[Start ITEMS]

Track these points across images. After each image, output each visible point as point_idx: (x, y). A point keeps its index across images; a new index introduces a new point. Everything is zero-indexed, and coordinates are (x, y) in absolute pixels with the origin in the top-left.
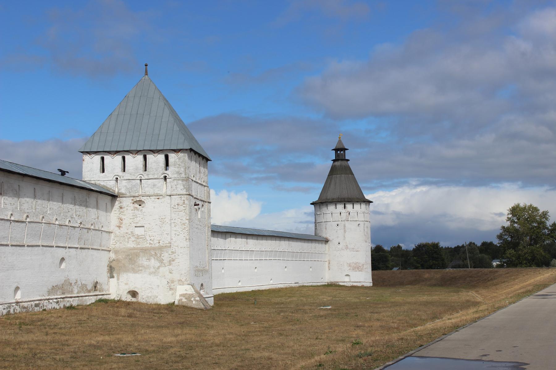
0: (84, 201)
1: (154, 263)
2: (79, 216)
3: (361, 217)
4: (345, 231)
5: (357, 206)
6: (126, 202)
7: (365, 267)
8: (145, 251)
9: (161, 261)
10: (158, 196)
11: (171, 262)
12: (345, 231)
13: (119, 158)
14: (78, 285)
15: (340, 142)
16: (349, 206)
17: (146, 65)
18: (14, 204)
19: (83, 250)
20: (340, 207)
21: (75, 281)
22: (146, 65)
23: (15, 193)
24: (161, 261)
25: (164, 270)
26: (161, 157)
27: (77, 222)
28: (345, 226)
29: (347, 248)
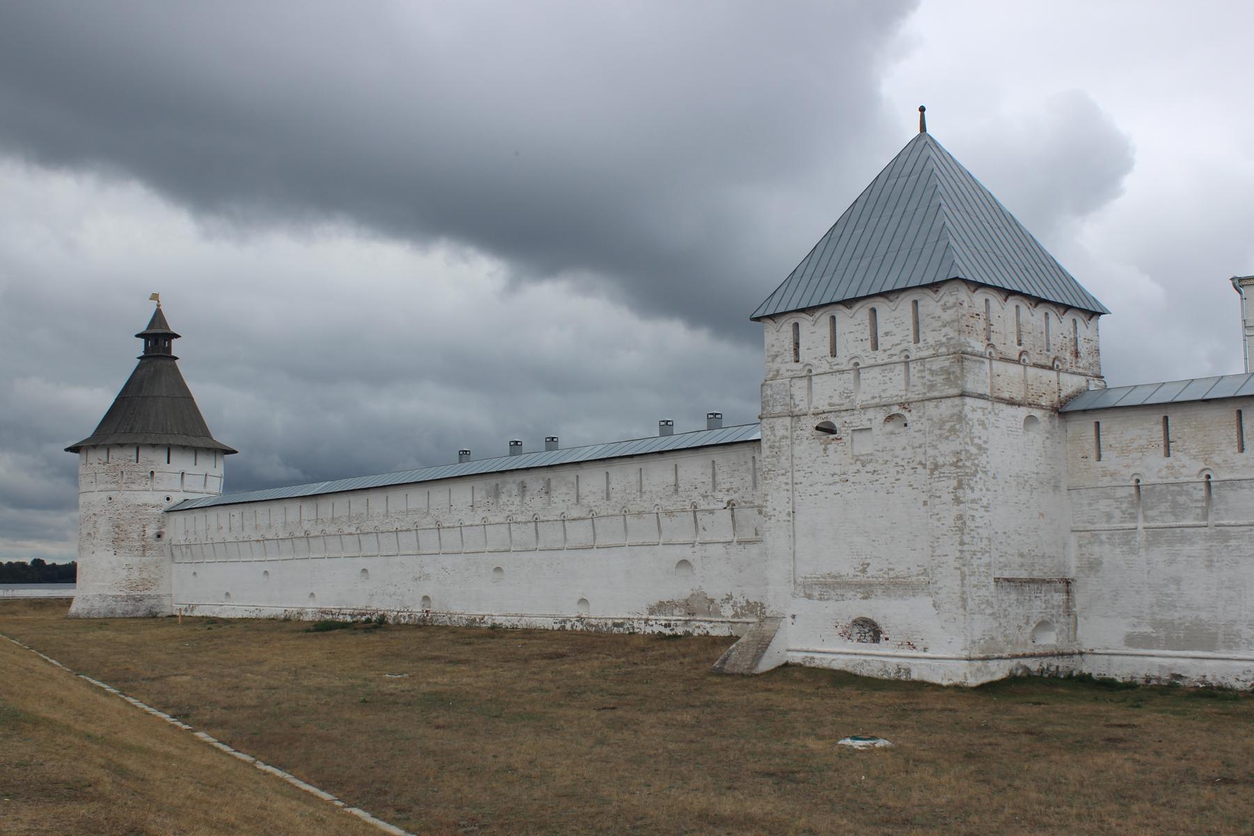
0: (746, 462)
2: (728, 490)
14: (735, 603)
17: (922, 109)
18: (569, 500)
19: (748, 546)
21: (725, 597)
22: (922, 109)
23: (571, 486)
27: (722, 501)
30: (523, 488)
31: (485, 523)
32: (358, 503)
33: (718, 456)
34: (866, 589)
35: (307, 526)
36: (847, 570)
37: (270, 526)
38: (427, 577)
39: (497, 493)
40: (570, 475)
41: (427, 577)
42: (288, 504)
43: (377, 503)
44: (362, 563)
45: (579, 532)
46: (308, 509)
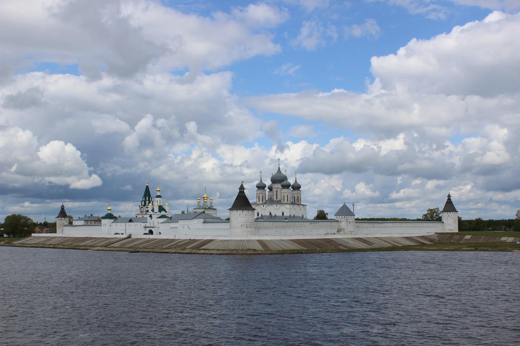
1: (343, 231)
3: (453, 216)
4: (448, 220)
5: (451, 213)
6: (340, 222)
7: (454, 230)
8: (342, 229)
9: (344, 230)
10: (343, 222)
11: (345, 230)
12: (448, 220)
13: (339, 216)
15: (449, 194)
16: (449, 213)
20: (446, 213)
24: (344, 230)
25: (344, 232)
26: (344, 216)
28: (447, 219)
29: (448, 224)
30: (314, 223)
31: (313, 226)
32: (294, 223)
33: (330, 222)
34: (352, 232)
35: (286, 225)
36: (350, 231)
37: (279, 225)
38: (303, 232)
39: (311, 223)
40: (318, 222)
41: (303, 232)
42: (282, 222)
43: (297, 223)
44: (294, 230)
45: (319, 228)
46: (286, 223)
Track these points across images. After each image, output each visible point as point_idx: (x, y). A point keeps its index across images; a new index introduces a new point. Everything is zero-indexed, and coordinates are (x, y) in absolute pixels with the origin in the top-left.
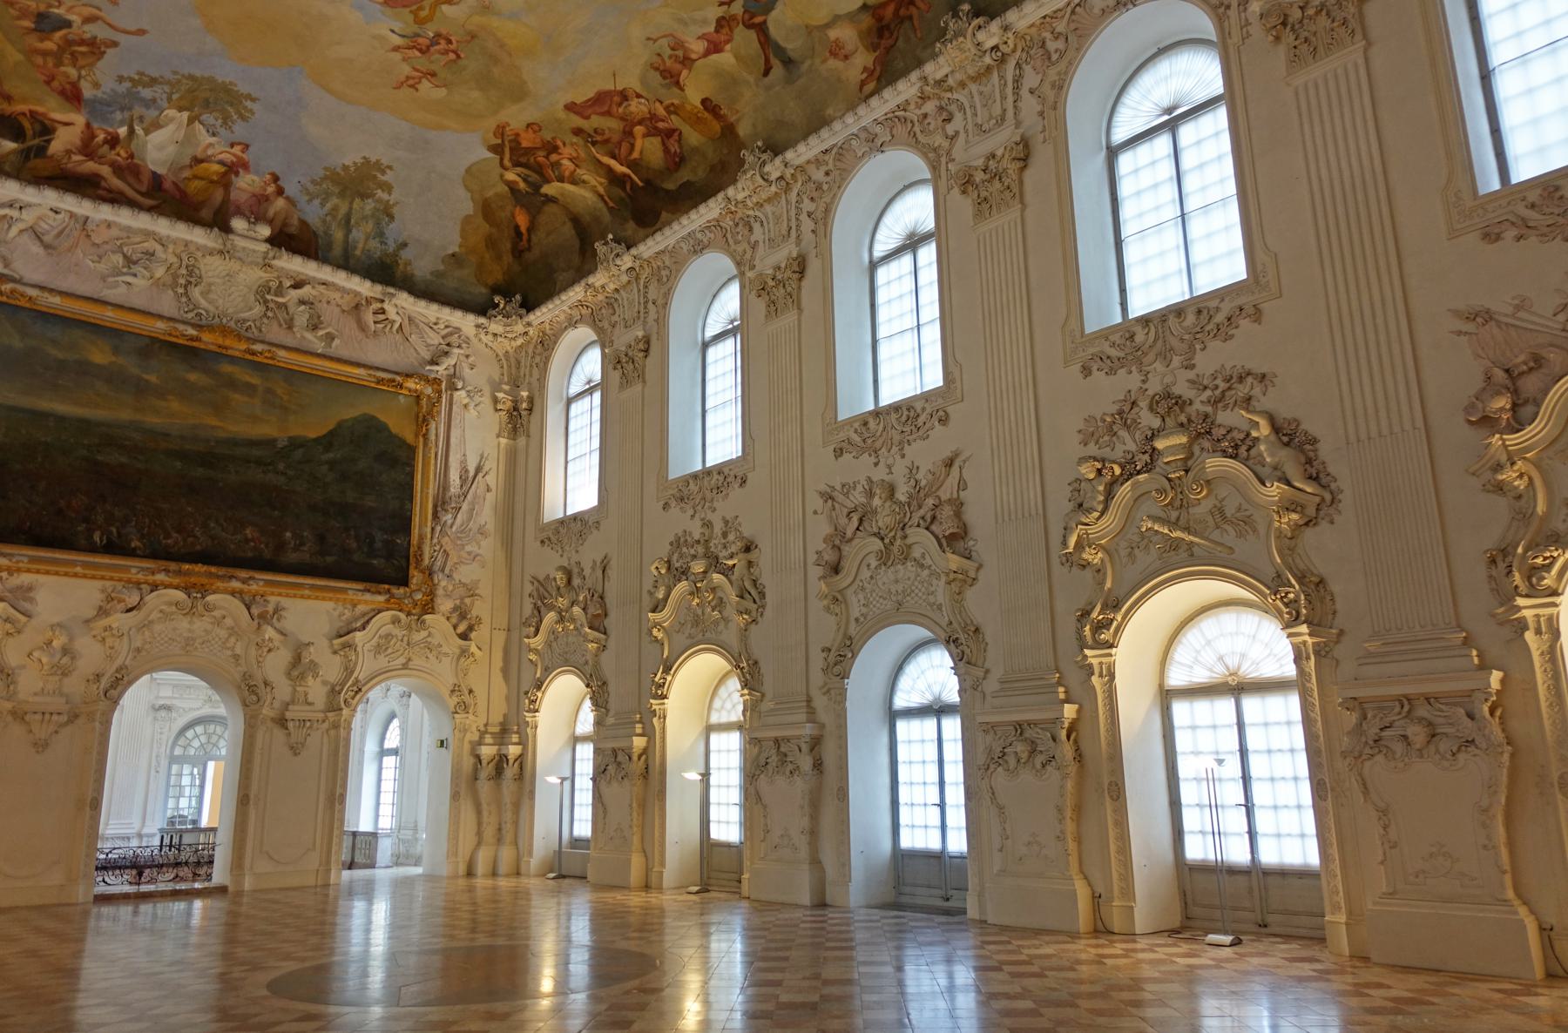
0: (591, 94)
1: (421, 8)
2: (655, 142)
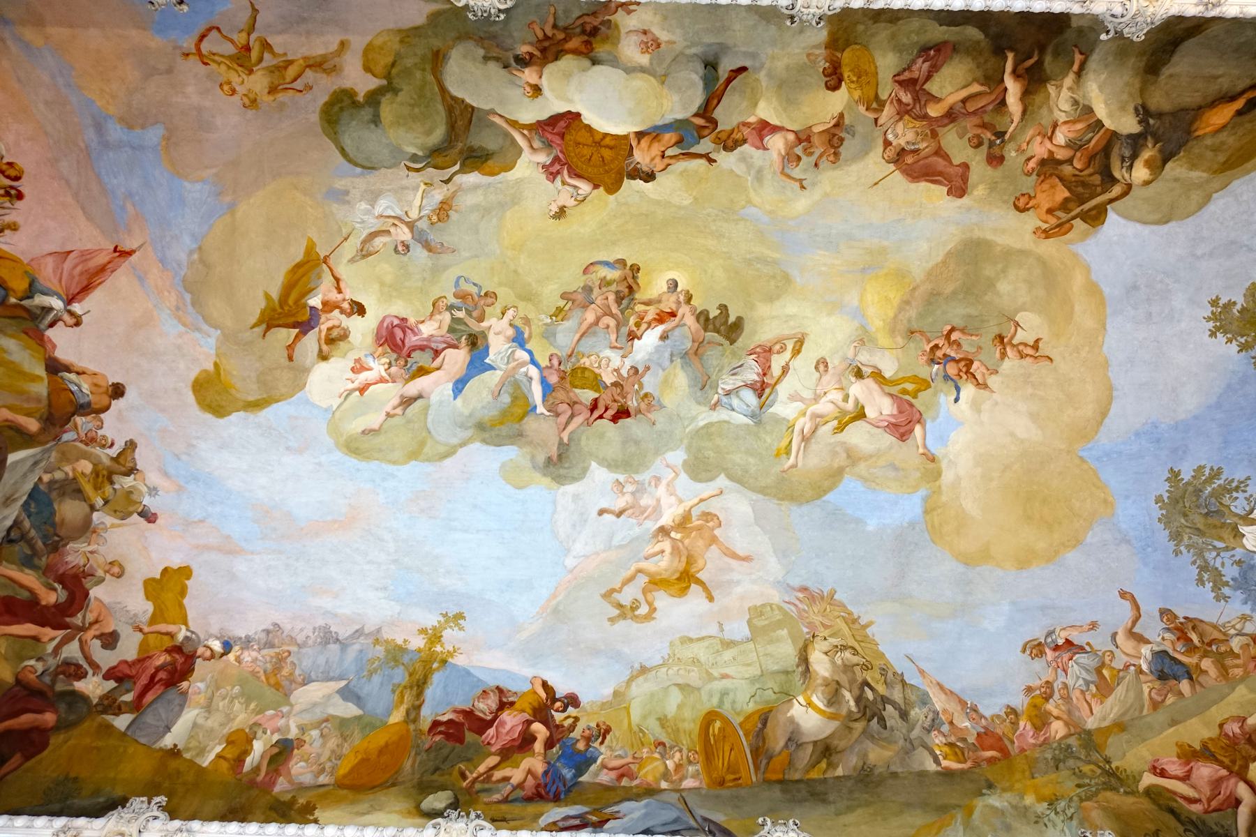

[End ITEMS]

- _WORK TO BE COMPLETED_: Lay out every line of the data above as a Markdown table with the columns Row and Line, numbering each row and leaving out blank lines. Omit the pictures from the table.

- _SOLUTION BELOW_:
| Row | Line |
|---|---|
| 1 | Track these points across images. After each image, output each visible point as point_idx: (x, y). A point keeps its index across images; a new index introduces a new point. Everything is zero-indexed, and coordinates are (x, y) in absolute pixels with the origin in the top-left. |
| 2 | 0: (84, 201) |
| 3 | 1: (154, 263) |
| 4 | 2: (79, 216) |
| 5 | 3: (361, 217) |
| 6 | 4: (345, 231) |
| 7 | 5: (357, 206) |
| 8 | 6: (126, 202) |
| 9 | 7: (365, 267) |
| 10 | 8: (145, 251) |
| 11 | 9: (161, 261) |
| 12 | 10: (158, 196) |
| 13 | 11: (171, 262) |
| 14 | 12: (345, 231) |
| 15 | 13: (119, 158) |
| 16 | 14: (78, 285) |
| 17 | 15: (340, 142) |
| 18 | 16: (349, 206) |
| 19 | 17: (146, 65) |
| 20 | 18: (14, 204) |
| 21 | 19: (83, 250) |
| 22 | 20: (340, 207) |
| 23 | 21: (75, 281) |
| 24 | 22: (146, 65) |
| 25 | 23: (15, 193) |
| 26 | 24: (161, 261) |
| 27 | 25: (164, 270) |
| 28 | 26: (161, 157) |
| 29 | 27: (77, 222) |
| 30 | 28: (345, 226) |
| 31 | 29: (347, 248) |
| 32 | 0: (746, 462) |
| 33 | 2: (728, 490) |
| 34 | 14: (735, 603) |
| 35 | 17: (922, 109) |
| 36 | 18: (569, 500) |
| 37 | 19: (748, 546) |
| 38 | 21: (725, 597) |
| 39 | 22: (922, 109) |
| 40 | 23: (571, 486) |
| 41 | 27: (722, 501) |
| 42 | 30: (523, 488) |
| 43 | 31: (485, 523) |
| 44 | 32: (358, 503) |
| 45 | 33: (718, 456) |
| 46 | 34: (866, 589) |
| 47 | 35: (307, 526) |
| 48 | 36: (847, 570) |
| 49 | 37: (270, 526) |
| 50 | 38: (427, 577) |
| 51 | 39: (497, 493) |
| 52 | 40: (570, 475) |
| 53 | 41: (427, 577) |
| 54 | 42: (288, 504) |
| 55 | 43: (377, 503) |
| 56 | 44: (362, 563) |
| 57 | 45: (579, 532) |
| 58 | 46: (308, 509) |
| 59 | 1: (343, 231) |
| 60 | 3: (453, 216) |
| 61 | 4: (448, 220) |
| 62 | 5: (451, 213) |
| 63 | 6: (340, 222) |
| 64 | 7: (454, 230) |
| 65 | 8: (342, 229) |
| 66 | 9: (344, 230) |
| 67 | 10: (343, 222) |
| 68 | 11: (345, 230) |
| 69 | 12: (448, 220) |
| 70 | 13: (339, 216) |
| 71 | 15: (449, 194) |
| 72 | 16: (449, 213) |
| 73 | 20: (446, 213) |
| 74 | 24: (344, 230) |
| 75 | 25: (344, 232) |
| 76 | 26: (344, 216) |
| 77 | 28: (447, 219) |
| 78 | 29: (448, 224) |
| 79 | 30: (314, 223) |
| 80 | 31: (313, 226) |
| 81 | 32: (294, 223) |
| 82 | 33: (330, 222) |
| 83 | 34: (352, 232) |
| 84 | 35: (286, 225) |
| 85 | 36: (350, 231) |
| 86 | 37: (279, 225) |
| 87 | 38: (303, 232) |
| 88 | 39: (311, 223) |
| 89 | 40: (318, 222) |
| 90 | 41: (303, 232) |
| 91 | 42: (282, 222) |
| 92 | 43: (297, 223) |
| 93 | 44: (294, 230) |
| 94 | 45: (319, 228) |
| 95 | 46: (286, 223) |
| 96 | Track these points across images. After each image, output each visible point as point_idx: (x, y). A point keeps its index across images; a new index introduces a new point. Everything is zero-indexed, and coordinates are (x, y) in absolute pixels with the origin in the top-left. |
| 97 | 0: (591, 94) |
| 98 | 1: (421, 8) |
| 99 | 2: (655, 142) |